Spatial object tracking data
···

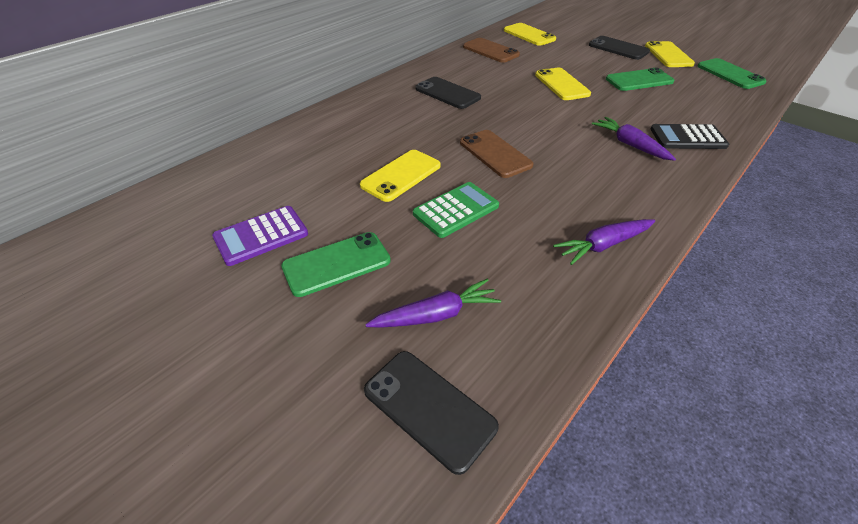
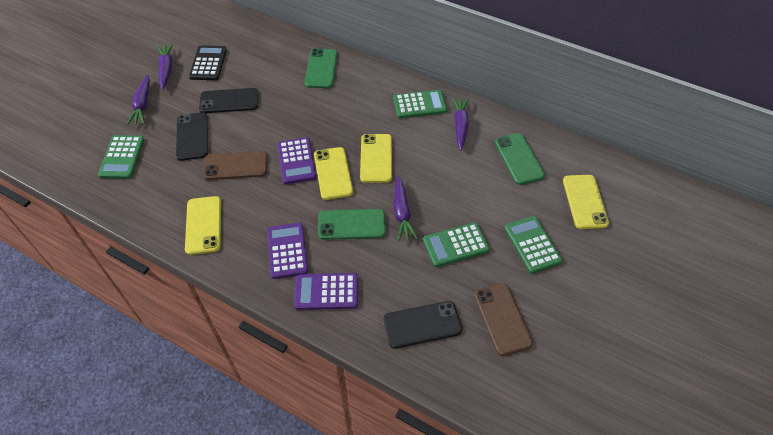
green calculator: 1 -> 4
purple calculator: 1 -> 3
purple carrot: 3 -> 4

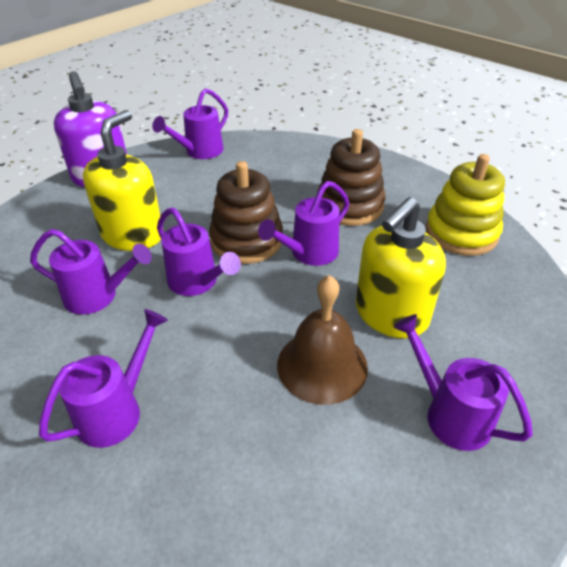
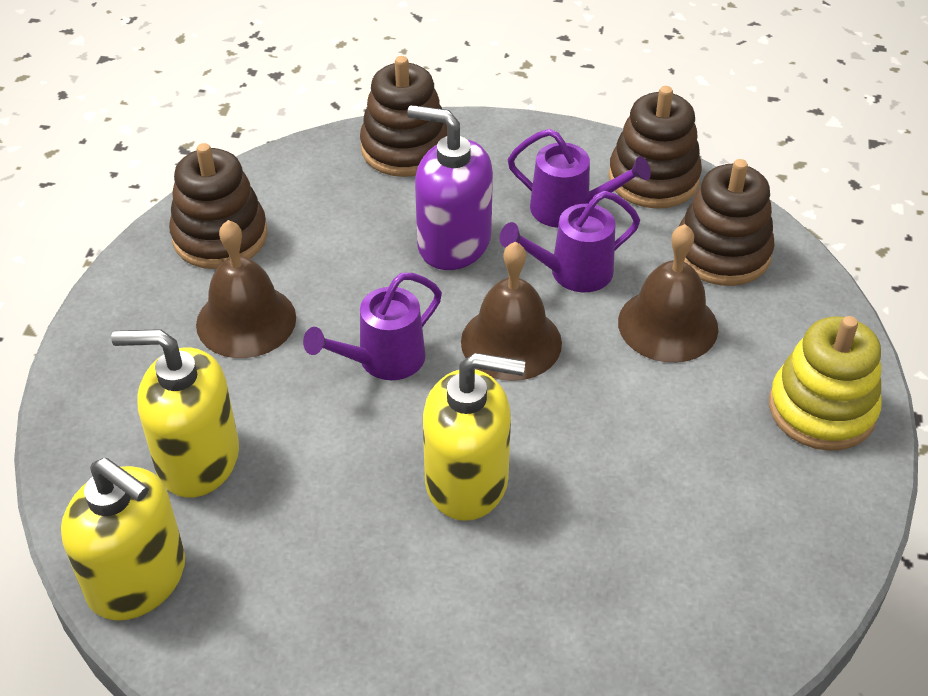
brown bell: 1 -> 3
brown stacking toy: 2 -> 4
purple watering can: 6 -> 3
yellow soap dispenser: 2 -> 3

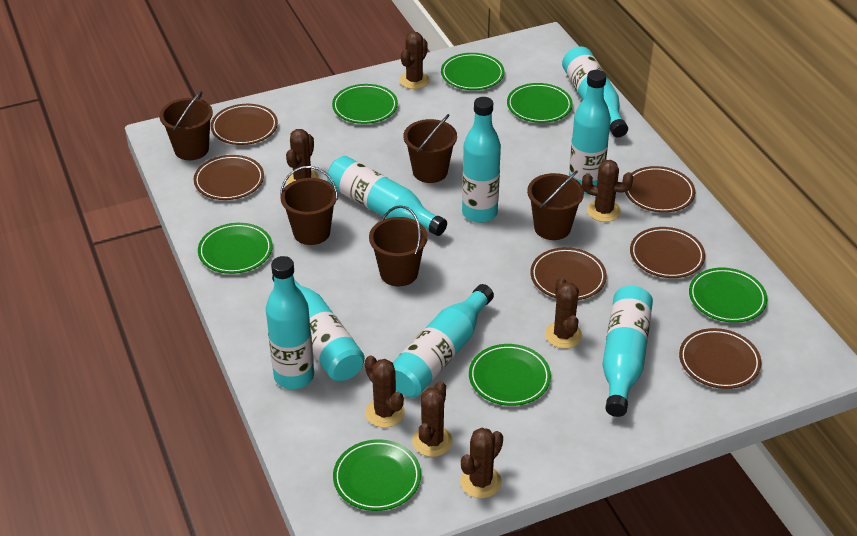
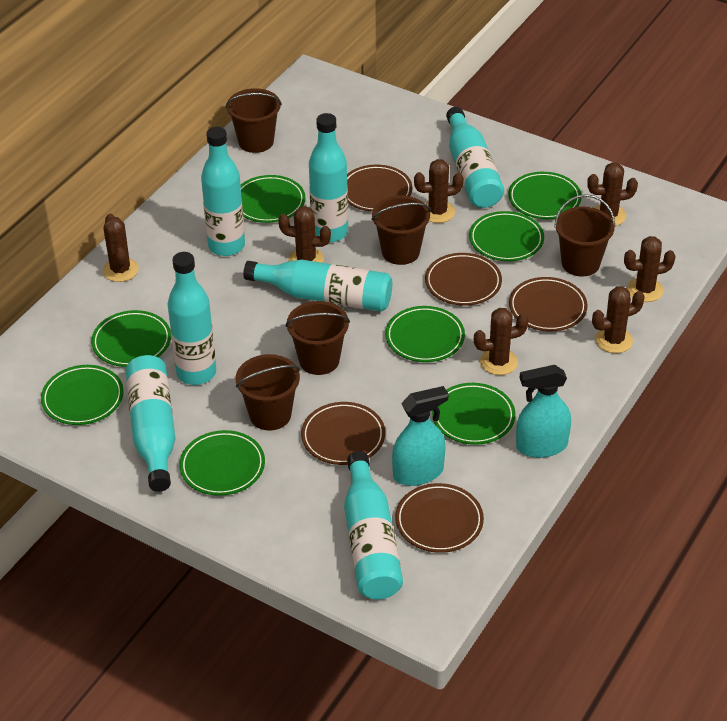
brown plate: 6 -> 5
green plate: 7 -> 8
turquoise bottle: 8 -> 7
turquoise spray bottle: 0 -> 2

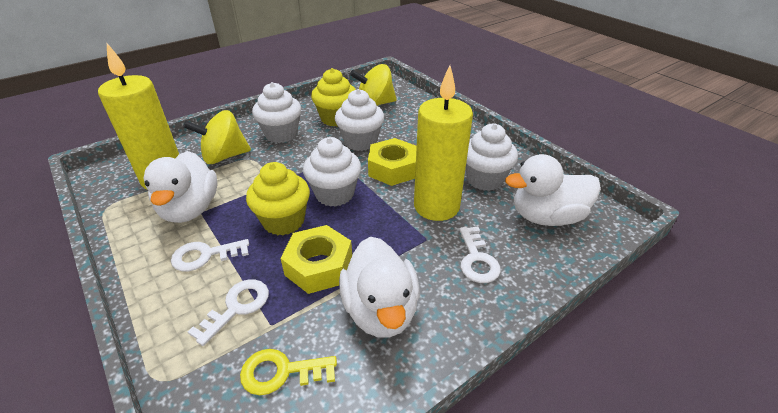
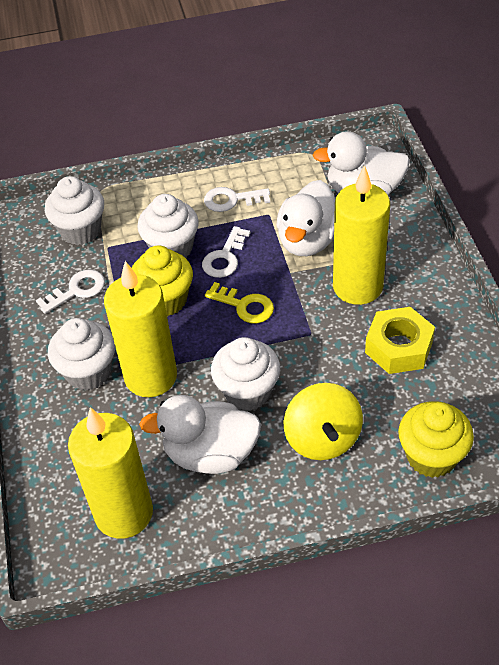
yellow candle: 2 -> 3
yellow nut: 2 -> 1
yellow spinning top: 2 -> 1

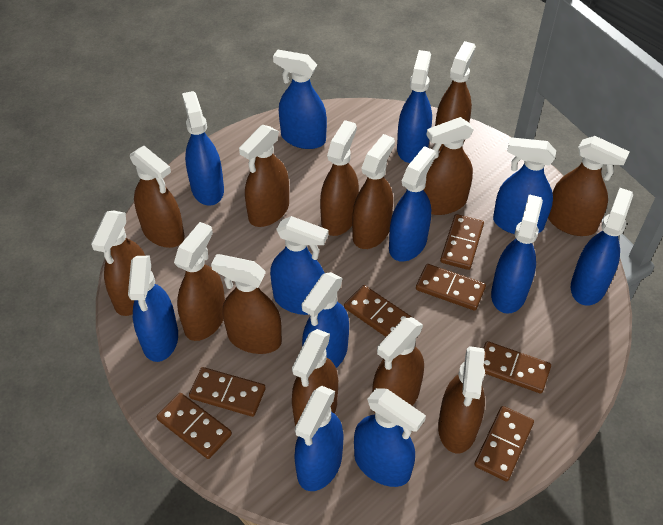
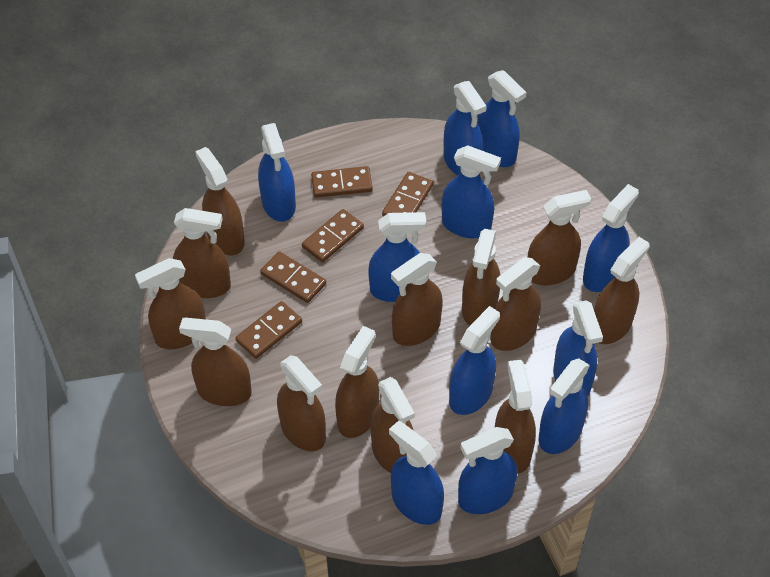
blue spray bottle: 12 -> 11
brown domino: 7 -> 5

···

WHAT TO PRODUCE → Each record above, in full: return it exactly, pictures excluded.

ANSWER SPACE →
green calculator: 1 -> 4
purple calculator: 1 -> 3
purple carrot: 3 -> 4

brown bell: 1 -> 3
brown stacking toy: 2 -> 4
purple watering can: 6 -> 3
yellow soap dispenser: 2 -> 3

brown plate: 6 -> 5
green plate: 7 -> 8
turquoise bottle: 8 -> 7
turquoise spray bottle: 0 -> 2

yellow candle: 2 -> 3
yellow nut: 2 -> 1
yellow spinning top: 2 -> 1

blue spray bottle: 12 -> 11
brown domino: 7 -> 5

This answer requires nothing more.